─── Given information ───

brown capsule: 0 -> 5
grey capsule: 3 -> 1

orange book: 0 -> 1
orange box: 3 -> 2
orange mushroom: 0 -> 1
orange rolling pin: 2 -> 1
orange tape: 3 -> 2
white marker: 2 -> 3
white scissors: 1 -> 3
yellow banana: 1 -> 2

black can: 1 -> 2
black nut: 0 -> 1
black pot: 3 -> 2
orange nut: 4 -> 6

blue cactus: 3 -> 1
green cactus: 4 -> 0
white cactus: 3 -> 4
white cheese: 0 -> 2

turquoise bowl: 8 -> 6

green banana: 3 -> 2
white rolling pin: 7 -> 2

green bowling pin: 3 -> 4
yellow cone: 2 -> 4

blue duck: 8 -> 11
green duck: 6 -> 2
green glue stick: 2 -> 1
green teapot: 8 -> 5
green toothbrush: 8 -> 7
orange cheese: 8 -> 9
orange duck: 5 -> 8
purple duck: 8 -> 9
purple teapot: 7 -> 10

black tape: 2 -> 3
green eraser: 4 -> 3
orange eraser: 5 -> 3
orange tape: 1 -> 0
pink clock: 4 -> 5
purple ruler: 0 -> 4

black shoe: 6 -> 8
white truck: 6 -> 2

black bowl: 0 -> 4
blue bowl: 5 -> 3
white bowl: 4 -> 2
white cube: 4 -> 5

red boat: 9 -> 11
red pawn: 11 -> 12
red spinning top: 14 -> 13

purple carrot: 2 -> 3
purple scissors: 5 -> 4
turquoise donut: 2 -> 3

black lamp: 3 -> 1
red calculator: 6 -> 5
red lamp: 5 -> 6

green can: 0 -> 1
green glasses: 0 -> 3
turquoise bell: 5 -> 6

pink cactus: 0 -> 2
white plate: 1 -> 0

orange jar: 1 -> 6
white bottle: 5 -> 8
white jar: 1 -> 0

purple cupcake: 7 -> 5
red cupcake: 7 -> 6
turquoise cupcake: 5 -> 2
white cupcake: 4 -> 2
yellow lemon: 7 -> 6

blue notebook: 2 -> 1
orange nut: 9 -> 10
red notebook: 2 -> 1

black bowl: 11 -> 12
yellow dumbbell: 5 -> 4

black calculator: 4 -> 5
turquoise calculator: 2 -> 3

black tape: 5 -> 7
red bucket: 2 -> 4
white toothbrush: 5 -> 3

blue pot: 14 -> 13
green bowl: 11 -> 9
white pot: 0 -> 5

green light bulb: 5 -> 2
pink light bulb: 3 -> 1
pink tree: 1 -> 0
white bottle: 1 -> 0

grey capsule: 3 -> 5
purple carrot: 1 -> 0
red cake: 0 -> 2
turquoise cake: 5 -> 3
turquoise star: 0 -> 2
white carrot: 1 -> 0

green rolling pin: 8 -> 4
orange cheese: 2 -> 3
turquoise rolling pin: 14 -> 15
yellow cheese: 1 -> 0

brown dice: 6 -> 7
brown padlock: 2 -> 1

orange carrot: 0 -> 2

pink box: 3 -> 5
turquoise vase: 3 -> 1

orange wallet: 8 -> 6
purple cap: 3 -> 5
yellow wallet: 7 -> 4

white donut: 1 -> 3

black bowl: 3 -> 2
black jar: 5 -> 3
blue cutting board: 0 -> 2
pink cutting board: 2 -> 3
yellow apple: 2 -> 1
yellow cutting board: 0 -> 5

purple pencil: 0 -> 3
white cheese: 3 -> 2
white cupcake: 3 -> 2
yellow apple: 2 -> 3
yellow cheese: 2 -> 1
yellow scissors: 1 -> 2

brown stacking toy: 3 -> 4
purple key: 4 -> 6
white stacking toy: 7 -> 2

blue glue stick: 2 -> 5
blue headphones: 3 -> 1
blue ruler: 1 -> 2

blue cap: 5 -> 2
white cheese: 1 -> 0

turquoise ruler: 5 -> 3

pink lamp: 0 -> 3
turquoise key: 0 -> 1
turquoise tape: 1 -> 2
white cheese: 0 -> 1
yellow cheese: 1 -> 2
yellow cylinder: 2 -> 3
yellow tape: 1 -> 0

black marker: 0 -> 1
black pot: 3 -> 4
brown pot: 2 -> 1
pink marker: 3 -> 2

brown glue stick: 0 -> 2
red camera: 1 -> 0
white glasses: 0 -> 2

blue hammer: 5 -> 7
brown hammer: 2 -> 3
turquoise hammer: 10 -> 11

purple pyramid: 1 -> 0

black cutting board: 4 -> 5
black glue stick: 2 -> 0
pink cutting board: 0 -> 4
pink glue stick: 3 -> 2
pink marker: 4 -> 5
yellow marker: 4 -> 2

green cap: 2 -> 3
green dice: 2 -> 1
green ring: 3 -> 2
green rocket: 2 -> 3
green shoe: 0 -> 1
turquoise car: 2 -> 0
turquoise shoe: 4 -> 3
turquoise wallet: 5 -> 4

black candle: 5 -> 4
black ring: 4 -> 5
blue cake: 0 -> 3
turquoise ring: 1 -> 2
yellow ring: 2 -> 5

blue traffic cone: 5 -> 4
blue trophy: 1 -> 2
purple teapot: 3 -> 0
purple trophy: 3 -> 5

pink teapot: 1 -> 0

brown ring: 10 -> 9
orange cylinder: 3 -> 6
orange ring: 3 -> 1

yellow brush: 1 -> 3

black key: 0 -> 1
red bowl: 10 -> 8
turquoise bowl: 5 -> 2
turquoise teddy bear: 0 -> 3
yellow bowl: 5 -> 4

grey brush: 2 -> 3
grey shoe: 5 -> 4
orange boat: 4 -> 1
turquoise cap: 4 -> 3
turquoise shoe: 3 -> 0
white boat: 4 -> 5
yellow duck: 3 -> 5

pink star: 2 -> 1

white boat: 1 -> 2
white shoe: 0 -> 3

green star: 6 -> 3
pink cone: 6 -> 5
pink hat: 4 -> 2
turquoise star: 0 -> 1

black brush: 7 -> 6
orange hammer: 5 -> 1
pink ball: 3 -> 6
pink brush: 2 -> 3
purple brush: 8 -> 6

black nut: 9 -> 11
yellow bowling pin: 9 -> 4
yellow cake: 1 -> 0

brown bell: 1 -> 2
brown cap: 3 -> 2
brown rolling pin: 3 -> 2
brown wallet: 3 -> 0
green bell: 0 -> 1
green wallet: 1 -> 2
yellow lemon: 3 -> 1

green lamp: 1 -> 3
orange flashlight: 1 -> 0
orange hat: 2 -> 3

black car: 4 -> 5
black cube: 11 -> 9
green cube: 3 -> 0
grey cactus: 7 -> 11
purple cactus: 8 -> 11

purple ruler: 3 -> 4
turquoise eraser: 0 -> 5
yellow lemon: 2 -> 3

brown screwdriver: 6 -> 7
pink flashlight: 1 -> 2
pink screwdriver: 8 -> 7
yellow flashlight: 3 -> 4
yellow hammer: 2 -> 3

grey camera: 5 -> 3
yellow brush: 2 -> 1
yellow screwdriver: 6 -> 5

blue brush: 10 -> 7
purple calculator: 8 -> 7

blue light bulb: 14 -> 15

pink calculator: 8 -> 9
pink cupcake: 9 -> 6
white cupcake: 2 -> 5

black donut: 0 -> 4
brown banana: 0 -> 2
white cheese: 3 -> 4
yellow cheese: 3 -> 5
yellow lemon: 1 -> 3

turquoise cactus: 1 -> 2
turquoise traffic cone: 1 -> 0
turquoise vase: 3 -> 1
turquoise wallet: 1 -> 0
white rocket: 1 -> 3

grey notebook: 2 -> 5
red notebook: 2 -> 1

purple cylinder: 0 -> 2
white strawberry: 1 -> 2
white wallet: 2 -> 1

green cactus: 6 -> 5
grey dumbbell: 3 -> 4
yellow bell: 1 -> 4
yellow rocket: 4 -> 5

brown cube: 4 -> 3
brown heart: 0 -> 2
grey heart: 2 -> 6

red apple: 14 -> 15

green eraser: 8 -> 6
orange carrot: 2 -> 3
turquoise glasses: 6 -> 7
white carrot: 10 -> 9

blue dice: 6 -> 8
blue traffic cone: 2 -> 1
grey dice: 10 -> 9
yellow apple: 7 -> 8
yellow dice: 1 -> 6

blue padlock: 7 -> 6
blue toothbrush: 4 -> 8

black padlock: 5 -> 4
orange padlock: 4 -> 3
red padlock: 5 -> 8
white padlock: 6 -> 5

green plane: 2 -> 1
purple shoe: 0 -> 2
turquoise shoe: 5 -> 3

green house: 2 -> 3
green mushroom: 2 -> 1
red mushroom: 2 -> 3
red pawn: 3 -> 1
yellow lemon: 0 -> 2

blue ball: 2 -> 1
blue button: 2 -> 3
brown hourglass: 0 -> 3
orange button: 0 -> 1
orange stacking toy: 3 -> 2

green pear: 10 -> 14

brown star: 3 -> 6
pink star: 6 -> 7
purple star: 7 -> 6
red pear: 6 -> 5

───

Problem requirements —
Set down each line of the material verbatim, from the first line through the line that contains "white cheese: 0 -> 2".

Your solution —
brown capsule: 0 -> 5
grey capsule: 3 -> 1

orange book: 0 -> 1
orange box: 3 -> 2
orange mushroom: 0 -> 1
orange rolling pin: 2 -> 1
orange tape: 3 -> 2
white marker: 2 -> 3
white scissors: 1 -> 3
yellow banana: 1 -> 2

black can: 1 -> 2
black nut: 0 -> 1
black pot: 3 -> 2
orange nut: 4 -> 6

blue cactus: 3 -> 1
green cactus: 4 -> 0
white cactus: 3 -> 4
white cheese: 0 -> 2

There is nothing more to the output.